◆ Stated problem
Please reproduce the lines below word for word, covering the stretch from the first line through the one containing "4 [15, 144]".

◆ Dataset records
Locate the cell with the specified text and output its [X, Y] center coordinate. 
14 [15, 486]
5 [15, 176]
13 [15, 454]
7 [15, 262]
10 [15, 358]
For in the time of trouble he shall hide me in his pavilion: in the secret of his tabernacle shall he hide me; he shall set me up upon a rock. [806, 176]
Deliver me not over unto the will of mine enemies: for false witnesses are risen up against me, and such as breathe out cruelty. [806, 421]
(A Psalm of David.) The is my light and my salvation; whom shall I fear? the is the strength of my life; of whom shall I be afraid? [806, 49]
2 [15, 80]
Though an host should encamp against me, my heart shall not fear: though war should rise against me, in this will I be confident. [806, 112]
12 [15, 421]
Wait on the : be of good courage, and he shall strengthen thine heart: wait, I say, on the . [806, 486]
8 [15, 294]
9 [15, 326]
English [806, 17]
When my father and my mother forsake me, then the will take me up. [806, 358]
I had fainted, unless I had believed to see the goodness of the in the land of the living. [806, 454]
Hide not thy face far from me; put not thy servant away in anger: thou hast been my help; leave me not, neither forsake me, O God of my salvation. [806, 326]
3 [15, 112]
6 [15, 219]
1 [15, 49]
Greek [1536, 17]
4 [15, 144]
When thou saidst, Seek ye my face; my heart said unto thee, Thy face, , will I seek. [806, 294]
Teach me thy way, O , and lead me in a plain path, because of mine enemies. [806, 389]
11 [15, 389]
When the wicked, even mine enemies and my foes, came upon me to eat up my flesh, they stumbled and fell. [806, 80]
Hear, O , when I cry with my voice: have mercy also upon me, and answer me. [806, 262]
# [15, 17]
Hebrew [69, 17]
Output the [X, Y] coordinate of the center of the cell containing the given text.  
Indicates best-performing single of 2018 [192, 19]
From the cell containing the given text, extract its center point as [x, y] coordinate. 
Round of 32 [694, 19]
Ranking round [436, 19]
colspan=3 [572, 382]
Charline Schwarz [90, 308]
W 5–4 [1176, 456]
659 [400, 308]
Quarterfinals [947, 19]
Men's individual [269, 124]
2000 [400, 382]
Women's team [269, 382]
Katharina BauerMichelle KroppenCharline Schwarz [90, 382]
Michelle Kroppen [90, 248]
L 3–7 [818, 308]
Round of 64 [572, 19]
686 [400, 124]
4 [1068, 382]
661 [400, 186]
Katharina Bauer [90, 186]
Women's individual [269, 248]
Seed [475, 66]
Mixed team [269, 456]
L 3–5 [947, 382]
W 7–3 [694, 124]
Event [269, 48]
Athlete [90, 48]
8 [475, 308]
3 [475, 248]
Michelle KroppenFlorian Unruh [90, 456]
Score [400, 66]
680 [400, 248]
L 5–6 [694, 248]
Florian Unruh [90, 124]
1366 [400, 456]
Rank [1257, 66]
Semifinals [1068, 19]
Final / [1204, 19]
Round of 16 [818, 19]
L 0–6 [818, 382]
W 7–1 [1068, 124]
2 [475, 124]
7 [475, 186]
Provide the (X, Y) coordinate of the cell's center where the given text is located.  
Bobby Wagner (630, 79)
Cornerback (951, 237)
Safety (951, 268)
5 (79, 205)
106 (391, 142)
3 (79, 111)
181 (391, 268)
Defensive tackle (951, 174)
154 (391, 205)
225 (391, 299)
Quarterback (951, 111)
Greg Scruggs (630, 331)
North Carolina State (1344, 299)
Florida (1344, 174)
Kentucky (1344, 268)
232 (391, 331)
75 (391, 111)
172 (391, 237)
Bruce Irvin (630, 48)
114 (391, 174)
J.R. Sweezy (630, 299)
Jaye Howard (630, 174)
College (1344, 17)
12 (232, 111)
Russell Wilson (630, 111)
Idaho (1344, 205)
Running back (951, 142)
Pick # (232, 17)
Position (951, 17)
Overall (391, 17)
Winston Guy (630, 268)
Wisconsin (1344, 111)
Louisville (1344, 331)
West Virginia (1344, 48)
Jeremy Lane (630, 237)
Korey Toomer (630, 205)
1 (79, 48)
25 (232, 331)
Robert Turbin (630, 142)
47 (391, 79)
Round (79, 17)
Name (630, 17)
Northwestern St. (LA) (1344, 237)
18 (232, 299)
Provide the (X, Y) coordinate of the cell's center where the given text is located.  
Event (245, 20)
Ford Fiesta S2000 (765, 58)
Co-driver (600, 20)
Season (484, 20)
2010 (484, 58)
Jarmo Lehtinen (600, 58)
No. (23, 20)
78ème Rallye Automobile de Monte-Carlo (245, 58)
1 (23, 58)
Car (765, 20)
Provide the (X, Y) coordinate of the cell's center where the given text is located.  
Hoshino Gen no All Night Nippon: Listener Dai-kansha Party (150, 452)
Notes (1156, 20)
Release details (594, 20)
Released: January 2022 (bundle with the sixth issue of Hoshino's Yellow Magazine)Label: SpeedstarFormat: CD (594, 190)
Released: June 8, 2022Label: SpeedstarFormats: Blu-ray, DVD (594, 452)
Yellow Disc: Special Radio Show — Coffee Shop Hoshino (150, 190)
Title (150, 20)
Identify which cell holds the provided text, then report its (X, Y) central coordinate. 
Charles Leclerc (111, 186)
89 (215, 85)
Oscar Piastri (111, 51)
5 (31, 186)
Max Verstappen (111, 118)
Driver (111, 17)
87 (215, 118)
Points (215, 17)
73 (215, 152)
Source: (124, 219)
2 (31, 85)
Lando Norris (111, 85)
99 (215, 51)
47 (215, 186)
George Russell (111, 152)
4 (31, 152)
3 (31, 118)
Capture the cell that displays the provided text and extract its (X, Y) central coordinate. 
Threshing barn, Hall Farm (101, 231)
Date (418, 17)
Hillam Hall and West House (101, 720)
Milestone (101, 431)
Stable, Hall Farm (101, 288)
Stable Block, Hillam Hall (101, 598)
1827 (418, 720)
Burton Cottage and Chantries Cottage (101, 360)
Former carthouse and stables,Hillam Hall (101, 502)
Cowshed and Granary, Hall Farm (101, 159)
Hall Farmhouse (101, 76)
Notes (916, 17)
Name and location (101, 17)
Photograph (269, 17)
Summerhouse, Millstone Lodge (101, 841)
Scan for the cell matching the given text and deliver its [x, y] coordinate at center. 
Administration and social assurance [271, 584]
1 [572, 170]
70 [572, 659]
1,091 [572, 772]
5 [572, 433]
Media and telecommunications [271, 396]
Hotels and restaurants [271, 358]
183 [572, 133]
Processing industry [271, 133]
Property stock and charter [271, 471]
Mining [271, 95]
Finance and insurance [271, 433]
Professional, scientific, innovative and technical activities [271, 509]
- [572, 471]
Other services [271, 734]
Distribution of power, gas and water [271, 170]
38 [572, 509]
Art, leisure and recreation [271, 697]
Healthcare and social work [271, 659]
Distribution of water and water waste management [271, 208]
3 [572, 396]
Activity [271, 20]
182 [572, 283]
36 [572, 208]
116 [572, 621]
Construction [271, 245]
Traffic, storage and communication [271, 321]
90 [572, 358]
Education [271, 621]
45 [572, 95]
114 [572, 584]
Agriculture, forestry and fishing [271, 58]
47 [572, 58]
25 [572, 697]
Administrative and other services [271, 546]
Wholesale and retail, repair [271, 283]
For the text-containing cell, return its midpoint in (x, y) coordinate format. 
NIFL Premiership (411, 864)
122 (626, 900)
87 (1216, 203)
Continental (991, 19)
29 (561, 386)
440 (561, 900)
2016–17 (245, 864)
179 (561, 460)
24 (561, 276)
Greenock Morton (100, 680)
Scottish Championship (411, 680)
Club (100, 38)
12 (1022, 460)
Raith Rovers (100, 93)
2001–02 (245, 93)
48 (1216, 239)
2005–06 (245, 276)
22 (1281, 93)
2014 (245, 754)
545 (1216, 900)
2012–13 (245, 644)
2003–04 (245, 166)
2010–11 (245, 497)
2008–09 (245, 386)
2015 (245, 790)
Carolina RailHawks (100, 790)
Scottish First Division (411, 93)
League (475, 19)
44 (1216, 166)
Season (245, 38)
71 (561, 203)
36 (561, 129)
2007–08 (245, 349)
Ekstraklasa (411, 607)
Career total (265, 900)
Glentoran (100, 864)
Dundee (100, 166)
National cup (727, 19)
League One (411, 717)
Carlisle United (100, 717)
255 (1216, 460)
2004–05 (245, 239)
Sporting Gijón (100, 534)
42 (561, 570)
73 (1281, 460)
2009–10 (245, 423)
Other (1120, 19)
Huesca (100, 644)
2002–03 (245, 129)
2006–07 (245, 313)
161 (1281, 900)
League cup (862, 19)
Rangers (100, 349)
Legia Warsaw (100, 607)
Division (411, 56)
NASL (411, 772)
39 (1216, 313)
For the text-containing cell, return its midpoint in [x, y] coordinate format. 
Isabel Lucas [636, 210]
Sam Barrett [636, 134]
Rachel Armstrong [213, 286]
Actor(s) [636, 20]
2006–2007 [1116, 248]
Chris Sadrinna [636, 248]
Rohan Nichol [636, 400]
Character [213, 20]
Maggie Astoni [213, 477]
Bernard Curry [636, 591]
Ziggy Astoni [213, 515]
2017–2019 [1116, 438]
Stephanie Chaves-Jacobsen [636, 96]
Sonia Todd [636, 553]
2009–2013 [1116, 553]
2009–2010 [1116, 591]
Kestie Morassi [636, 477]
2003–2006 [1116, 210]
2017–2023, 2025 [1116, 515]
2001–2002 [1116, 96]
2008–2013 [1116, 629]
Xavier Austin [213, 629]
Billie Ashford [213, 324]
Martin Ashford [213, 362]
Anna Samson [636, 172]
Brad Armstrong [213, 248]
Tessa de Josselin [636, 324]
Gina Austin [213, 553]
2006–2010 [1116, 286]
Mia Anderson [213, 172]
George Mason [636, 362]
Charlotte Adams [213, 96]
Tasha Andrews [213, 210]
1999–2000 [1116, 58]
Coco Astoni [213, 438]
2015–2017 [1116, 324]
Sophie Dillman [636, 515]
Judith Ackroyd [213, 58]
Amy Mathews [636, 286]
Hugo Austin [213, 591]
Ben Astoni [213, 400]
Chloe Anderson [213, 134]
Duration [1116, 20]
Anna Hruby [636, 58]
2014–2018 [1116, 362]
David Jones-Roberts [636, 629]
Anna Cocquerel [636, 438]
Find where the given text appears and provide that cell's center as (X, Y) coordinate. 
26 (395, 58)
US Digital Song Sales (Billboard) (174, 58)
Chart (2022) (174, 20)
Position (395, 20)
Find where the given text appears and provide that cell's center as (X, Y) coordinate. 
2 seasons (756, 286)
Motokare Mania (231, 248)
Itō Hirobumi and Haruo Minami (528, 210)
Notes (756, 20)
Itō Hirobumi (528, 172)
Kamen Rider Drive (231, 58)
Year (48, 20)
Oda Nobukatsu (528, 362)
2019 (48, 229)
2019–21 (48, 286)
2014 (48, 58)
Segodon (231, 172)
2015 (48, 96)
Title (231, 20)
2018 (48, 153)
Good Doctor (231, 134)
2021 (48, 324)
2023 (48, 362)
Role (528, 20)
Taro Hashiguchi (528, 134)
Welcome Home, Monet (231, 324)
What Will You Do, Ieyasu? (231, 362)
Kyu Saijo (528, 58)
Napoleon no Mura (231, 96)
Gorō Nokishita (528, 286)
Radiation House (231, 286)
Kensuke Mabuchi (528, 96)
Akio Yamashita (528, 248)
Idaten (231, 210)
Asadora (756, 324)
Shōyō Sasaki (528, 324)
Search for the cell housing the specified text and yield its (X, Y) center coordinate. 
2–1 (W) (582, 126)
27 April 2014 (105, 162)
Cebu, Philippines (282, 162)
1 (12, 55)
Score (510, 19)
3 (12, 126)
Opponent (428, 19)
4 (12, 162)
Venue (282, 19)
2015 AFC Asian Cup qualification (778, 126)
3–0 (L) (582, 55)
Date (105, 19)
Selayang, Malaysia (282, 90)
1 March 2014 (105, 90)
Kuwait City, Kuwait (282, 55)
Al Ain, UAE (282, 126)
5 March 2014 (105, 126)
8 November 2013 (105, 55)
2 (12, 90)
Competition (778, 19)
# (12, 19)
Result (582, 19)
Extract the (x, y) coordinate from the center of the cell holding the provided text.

◆ Written solution
Locate the cell with the specified text and output its [X, Y] center coordinate. 
14 [15, 486]
5 [15, 176]
13 [15, 454]
7 [15, 262]
10 [15, 358]
For in the time of trouble he shall hide me in his pavilion: in the secret of his tabernacle shall he hide me; he shall set me up upon a rock. [806, 176]
Deliver me not over unto the will of mine enemies: for false witnesses are risen up against me, and such as breathe out cruelty. [806, 421]
(A Psalm of David.) The is my light and my salvation; whom shall I fear? the is the strength of my life; of whom shall I be afraid? [806, 49]
2 [15, 80]
Though an host should encamp against me, my heart shall not fear: though war should rise against me, in this will I be confident. [806, 112]
12 [15, 421]
Wait on the : be of good courage, and he shall strengthen thine heart: wait, I say, on the . [806, 486]
8 [15, 294]
9 [15, 326]
English [806, 17]
When my father and my mother forsake me, then the will take me up. [806, 358]
I had fainted, unless I had believed to see the goodness of the in the land of the living. [806, 454]
Hide not thy face far from me; put not thy servant away in anger: thou hast been my help; leave me not, neither forsake me, O God of my salvation. [806, 326]
3 [15, 112]
6 [15, 219]
1 [15, 49]
Greek [1536, 17]
4 [15, 144]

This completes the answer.